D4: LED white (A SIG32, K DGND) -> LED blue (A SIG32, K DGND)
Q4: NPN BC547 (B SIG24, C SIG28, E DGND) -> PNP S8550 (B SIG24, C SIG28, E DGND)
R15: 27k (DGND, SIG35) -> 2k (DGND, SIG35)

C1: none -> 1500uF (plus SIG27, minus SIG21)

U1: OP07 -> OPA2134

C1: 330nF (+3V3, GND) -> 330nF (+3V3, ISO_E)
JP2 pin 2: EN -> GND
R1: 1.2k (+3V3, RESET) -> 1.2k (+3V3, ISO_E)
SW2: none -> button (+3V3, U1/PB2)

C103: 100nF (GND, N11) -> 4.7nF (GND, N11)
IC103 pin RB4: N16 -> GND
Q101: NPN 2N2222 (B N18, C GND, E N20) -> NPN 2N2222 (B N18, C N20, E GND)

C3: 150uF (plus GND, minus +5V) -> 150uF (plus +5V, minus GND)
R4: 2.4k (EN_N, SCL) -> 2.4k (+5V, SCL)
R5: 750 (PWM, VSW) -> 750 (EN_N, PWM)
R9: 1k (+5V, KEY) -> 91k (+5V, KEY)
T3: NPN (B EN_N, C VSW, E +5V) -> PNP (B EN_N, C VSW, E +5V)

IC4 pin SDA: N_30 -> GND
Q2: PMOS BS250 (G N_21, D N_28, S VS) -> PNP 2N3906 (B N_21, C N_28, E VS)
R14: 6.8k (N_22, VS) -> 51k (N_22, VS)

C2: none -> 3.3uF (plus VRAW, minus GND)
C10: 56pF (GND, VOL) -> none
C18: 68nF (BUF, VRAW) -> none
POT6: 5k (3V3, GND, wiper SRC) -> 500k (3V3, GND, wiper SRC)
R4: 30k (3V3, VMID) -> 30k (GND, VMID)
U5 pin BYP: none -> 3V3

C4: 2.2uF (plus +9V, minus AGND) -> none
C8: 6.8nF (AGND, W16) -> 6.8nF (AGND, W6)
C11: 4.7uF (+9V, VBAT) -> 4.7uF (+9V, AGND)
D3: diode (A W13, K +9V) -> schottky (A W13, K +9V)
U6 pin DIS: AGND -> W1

************

Work order —
Go through the records above and copy every line holding the word "none".

Completed task —
C1: none -> 1500uF (plus SIG27, minus SIG21)
SW2: none -> button (+3V3, U1/PB2)
C2: none -> 3.3uF (plus VRAW, minus GND)
C10: 56pF (GND, VOL) -> none
C18: 68nF (BUF, VRAW) -> none
U5 pin BYP: none -> 3V3
C4: 2.2uF (plus +9V, minus AGND) -> none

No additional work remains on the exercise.